Information provided section start
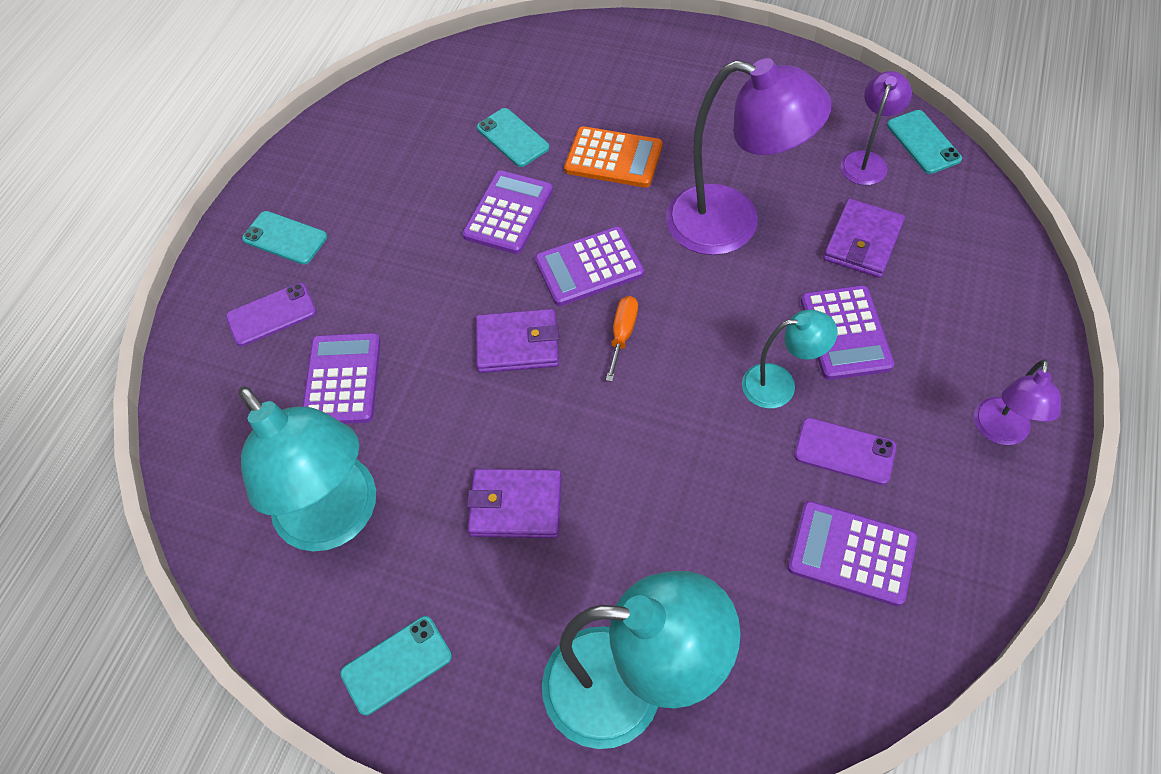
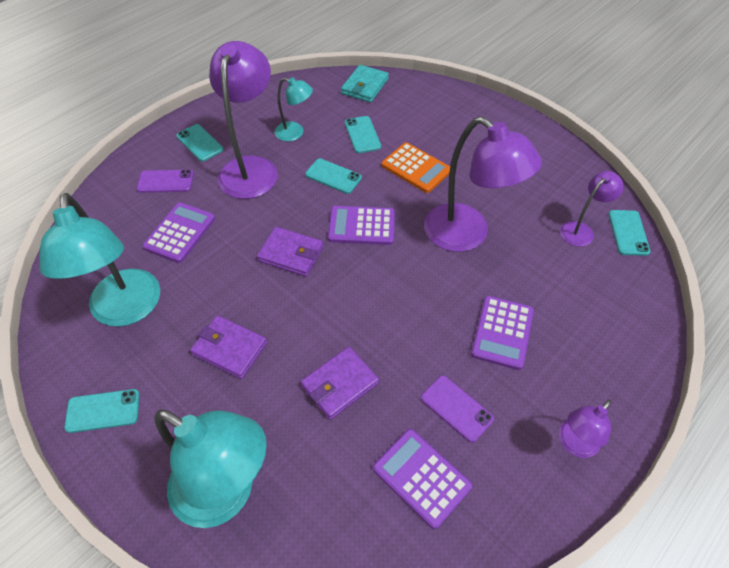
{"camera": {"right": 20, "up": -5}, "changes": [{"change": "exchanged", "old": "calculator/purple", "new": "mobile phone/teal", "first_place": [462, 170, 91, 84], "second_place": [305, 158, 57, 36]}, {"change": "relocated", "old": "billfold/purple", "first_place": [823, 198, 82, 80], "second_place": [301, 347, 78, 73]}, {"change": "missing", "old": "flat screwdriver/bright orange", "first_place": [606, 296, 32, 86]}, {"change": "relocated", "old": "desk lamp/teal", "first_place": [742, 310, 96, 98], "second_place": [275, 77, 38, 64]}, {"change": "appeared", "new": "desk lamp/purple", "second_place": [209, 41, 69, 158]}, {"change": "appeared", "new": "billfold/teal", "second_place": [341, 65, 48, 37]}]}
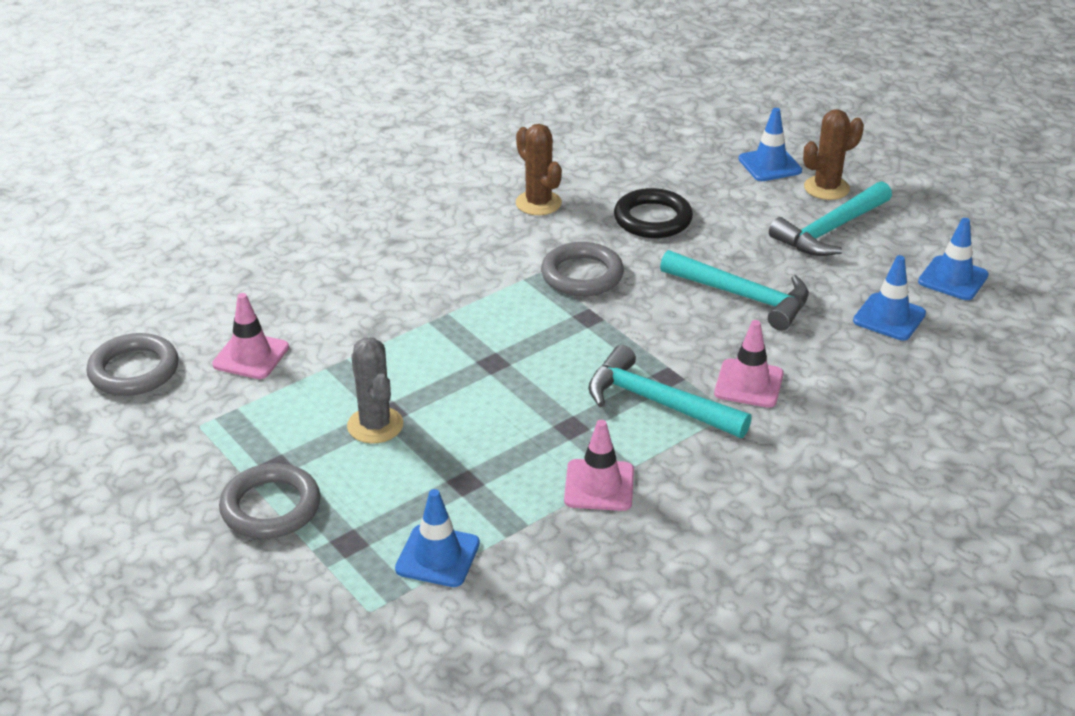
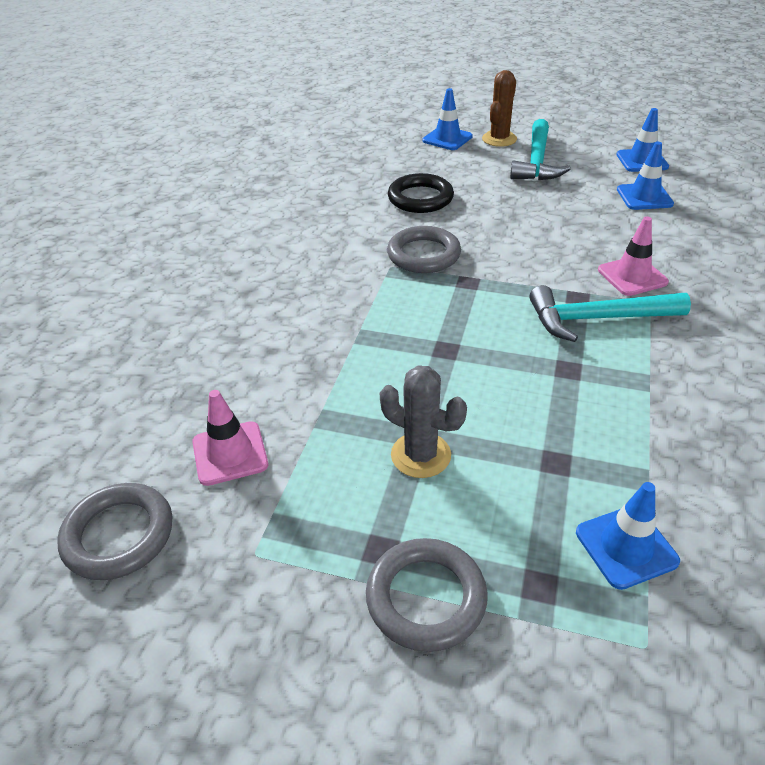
{"camera": {"right": -35, "up": 5}, "changes": [{"change": "missing", "old": "cactus/brown", "first_place": [516, 124, 46, 91]}, {"change": "missing", "old": "hammer/teal", "first_place": [660, 250, 149, 81]}, {"change": "missing", "old": "road cone/pink", "first_place": [564, 420, 70, 91]}]}
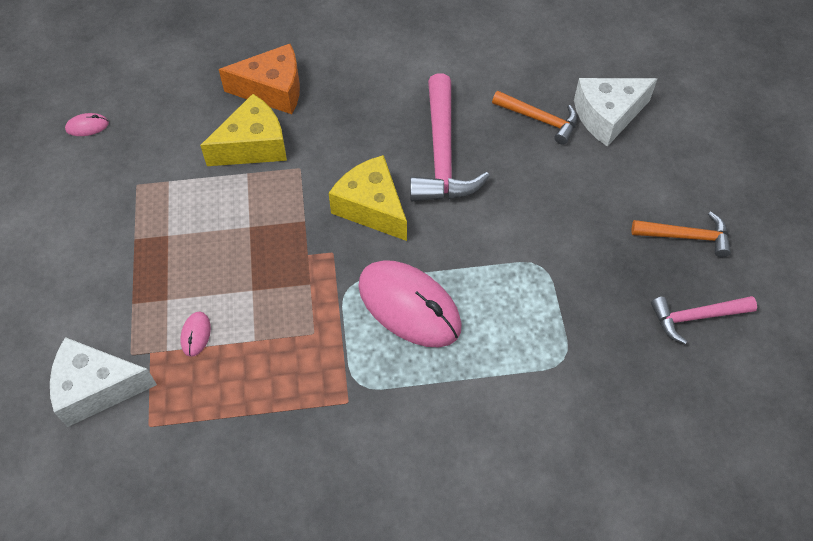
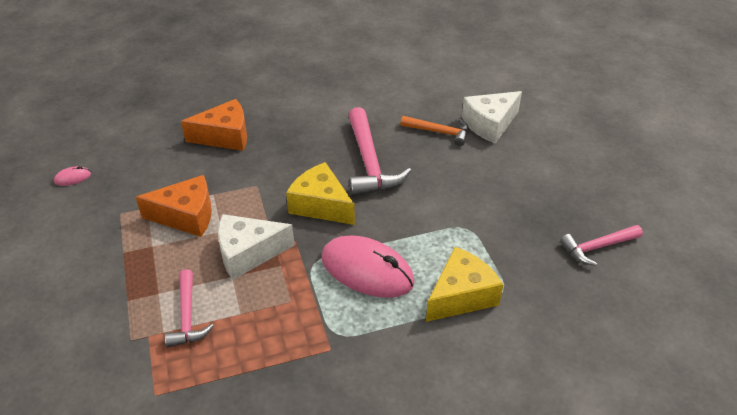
{"camera": {"right": -10, "up": -15}, "changes": [{"change": "relocated", "old": "cheese/yellow", "first_place": [200, 94, 87, 72], "second_place": [426, 247, 77, 75]}, {"change": "missing", "old": "hammer/bright orange", "first_place": [632, 211, 99, 46]}, {"change": "exchanged", "old": "mouse/pink", "new": "hammer/pink", "first_place": [180, 312, 31, 45], "second_place": [165, 269, 49, 79]}, {"change": "relocated", "old": "cheese/pure white", "first_place": [50, 337, 107, 90], "second_place": [218, 214, 77, 66]}, {"change": "appeared", "new": "cheese/bright orange", "second_place": [136, 175, 76, 62]}]}
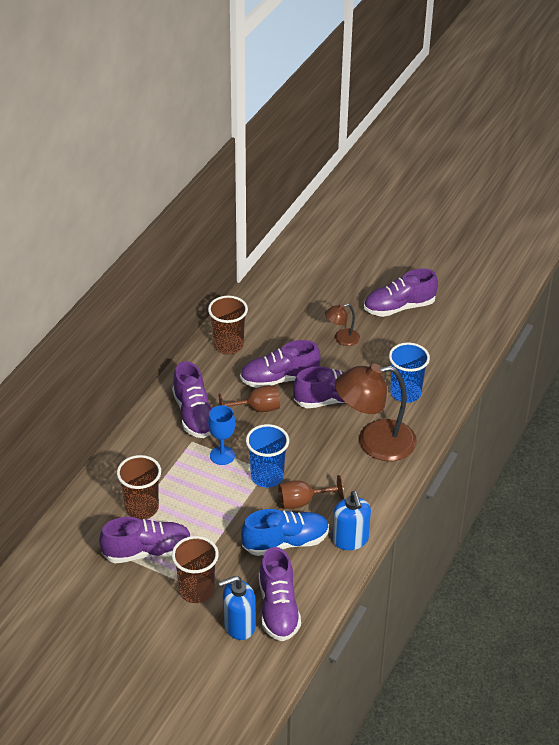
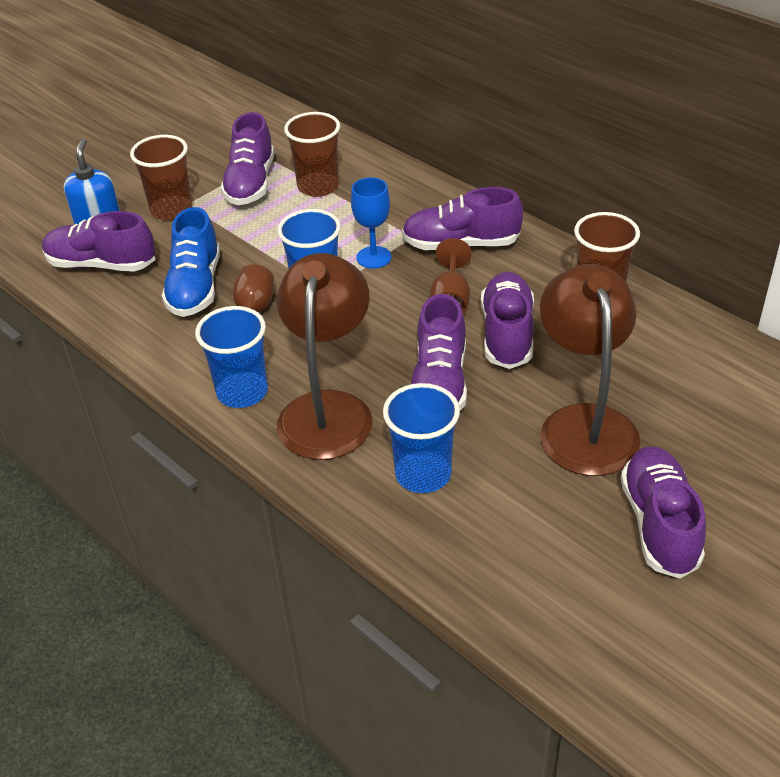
{"camera": {"right": 110, "up": 0}, "changes": [{"change": "size", "old": "desk lamp/brown", "first_place": [325, 304, 35, 42], "second_place": [540, 264, 101, 212], "factor": 2.12}, {"change": "missing", "old": "pump bottle/cobalt", "first_place": [332, 491, 39, 59]}, {"change": "appeared", "new": "tumbler/cobalt", "second_place": [195, 306, 73, 102]}]}
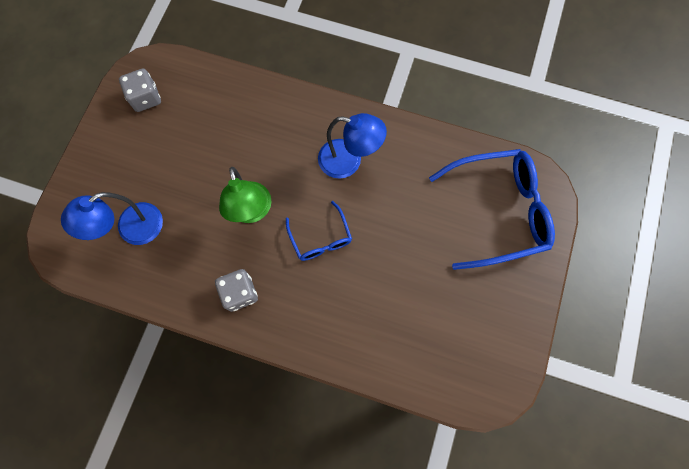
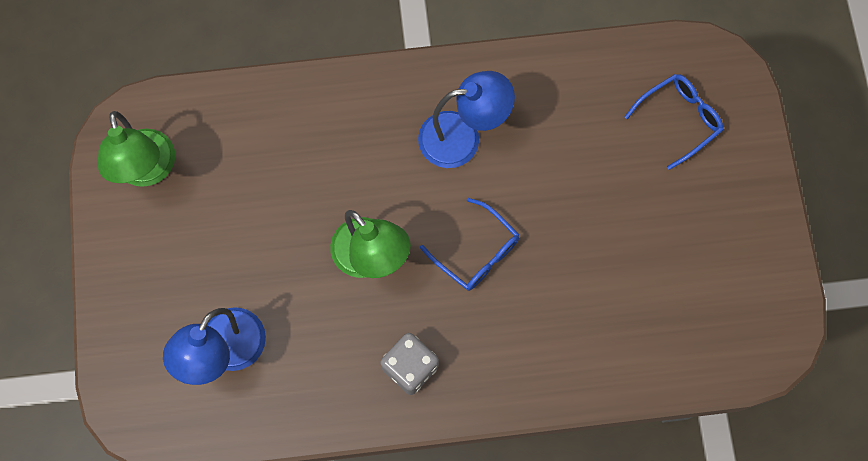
{"camera": {"right": -25, "up": 0}, "changes": [{"change": "exchanged", "old": "dice/ash-grey", "new": "desk lamp/leaf-green", "first_place": [119, 68, 42, 44], "second_place": [98, 111, 77, 76]}, {"change": "size", "old": "glasses/cobalt", "first_place": [429, 149, 126, 121], "second_place": [624, 74, 99, 96], "factor": 0.52}]}
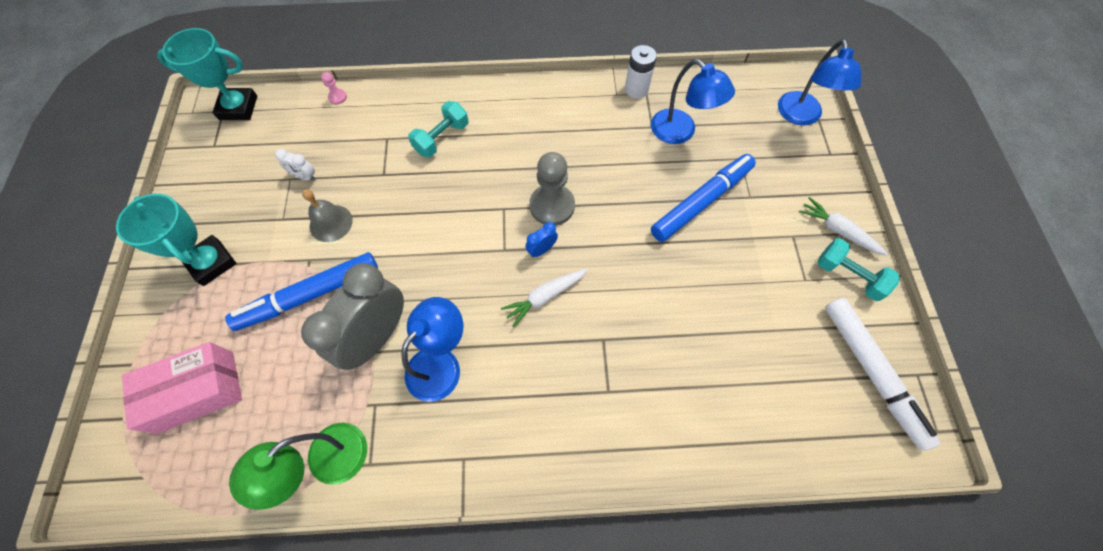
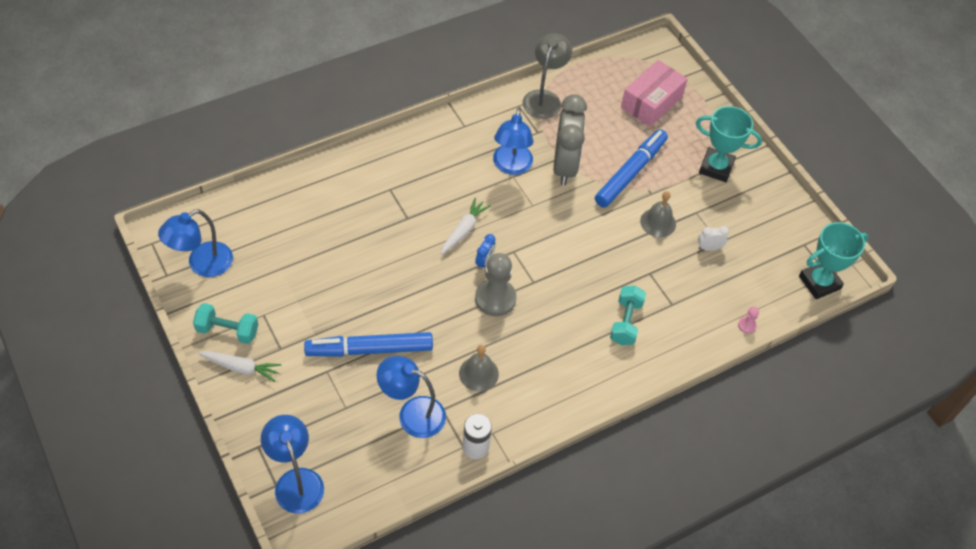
{"camera": {"right": 150, "up": -10}, "changes": [{"change": "spun", "old": "marker pen/cobalt", "first_place": [651, 154, 105, 88], "second_place": [304, 332, 129, 25], "degrees": 60}, {"change": "exchanged", "old": "marker pen/pure white", "new": "desk lamp/cobalt", "first_place": [825, 298, 115, 153], "second_place": [158, 209, 75, 68]}, {"change": "colour", "old": "desk lamp/leaf-green", "new": "desk lamp/ash-grey", "first_place": [229, 422, 138, 88], "second_place": [522, 33, 50, 86]}, {"change": "appeared", "new": "school bell/ash-grey", "second_place": [459, 345, 40, 46]}]}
Information provided section end
-- Exercise aim --
In the copy, no picture may appear; the records themselves must be output exactly.

-- Finished exercise --
{"camera": {"right": 20, "up": -5}, "changes": [{"change": "exchanged", "old": "calculator/purple", "new": "mobile phone/teal", "first_place": [462, 170, 91, 84], "second_place": [305, 158, 57, 36]}, {"change": "relocated", "old": "billfold/purple", "first_place": [823, 198, 82, 80], "second_place": [301, 347, 78, 73]}, {"change": "missing", "old": "flat screwdriver/bright orange", "first_place": [606, 296, 32, 86]}, {"change": "relocated", "old": "desk lamp/teal", "first_place": [742, 310, 96, 98], "second_place": [275, 77, 38, 64]}, {"change": "appeared", "new": "desk lamp/purple", "second_place": [209, 41, 69, 158]}, {"change": "appeared", "new": "billfold/teal", "second_place": [341, 65, 48, 37]}]}
{"camera": {"right": -35, "up": 5}, "changes": [{"change": "missing", "old": "cactus/brown", "first_place": [516, 124, 46, 91]}, {"change": "missing", "old": "hammer/teal", "first_place": [660, 250, 149, 81]}, {"change": "missing", "old": "road cone/pink", "first_place": [564, 420, 70, 91]}]}
{"camera": {"right": -10, "up": -15}, "changes": [{"change": "relocated", "old": "cheese/yellow", "first_place": [200, 94, 87, 72], "second_place": [426, 247, 77, 75]}, {"change": "missing", "old": "hammer/bright orange", "first_place": [632, 211, 99, 46]}, {"change": "exchanged", "old": "mouse/pink", "new": "hammer/pink", "first_place": [180, 312, 31, 45], "second_place": [165, 269, 49, 79]}, {"change": "relocated", "old": "cheese/pure white", "first_place": [50, 337, 107, 90], "second_place": [218, 214, 77, 66]}, {"change": "appeared", "new": "cheese/bright orange", "second_place": [136, 175, 76, 62]}]}
{"camera": {"right": 110, "up": 0}, "changes": [{"change": "size", "old": "desk lamp/brown", "first_place": [325, 304, 35, 42], "second_place": [540, 264, 101, 212], "factor": 2.12}, {"change": "missing", "old": "pump bottle/cobalt", "first_place": [332, 491, 39, 59]}, {"change": "appeared", "new": "tumbler/cobalt", "second_place": [195, 306, 73, 102]}]}
{"camera": {"right": -25, "up": 0}, "changes": [{"change": "exchanged", "old": "dice/ash-grey", "new": "desk lamp/leaf-green", "first_place": [119, 68, 42, 44], "second_place": [98, 111, 77, 76]}, {"change": "size", "old": "glasses/cobalt", "first_place": [429, 149, 126, 121], "second_place": [624, 74, 99, 96], "factor": 0.52}]}
{"camera": {"right": 150, "up": -10}, "changes": [{"change": "spun", "old": "marker pen/cobalt", "first_place": [651, 154, 105, 88], "second_place": [304, 332, 129, 25], "degrees": 60}, {"change": "exchanged", "old": "marker pen/pure white", "new": "desk lamp/cobalt", "first_place": [825, 298, 115, 153], "second_place": [158, 209, 75, 68]}, {"change": "colour", "old": "desk lamp/leaf-green", "new": "desk lamp/ash-grey", "first_place": [229, 422, 138, 88], "second_place": [522, 33, 50, 86]}, {"change": "appeared", "new": "school bell/ash-grey", "second_place": [459, 345, 40, 46]}]}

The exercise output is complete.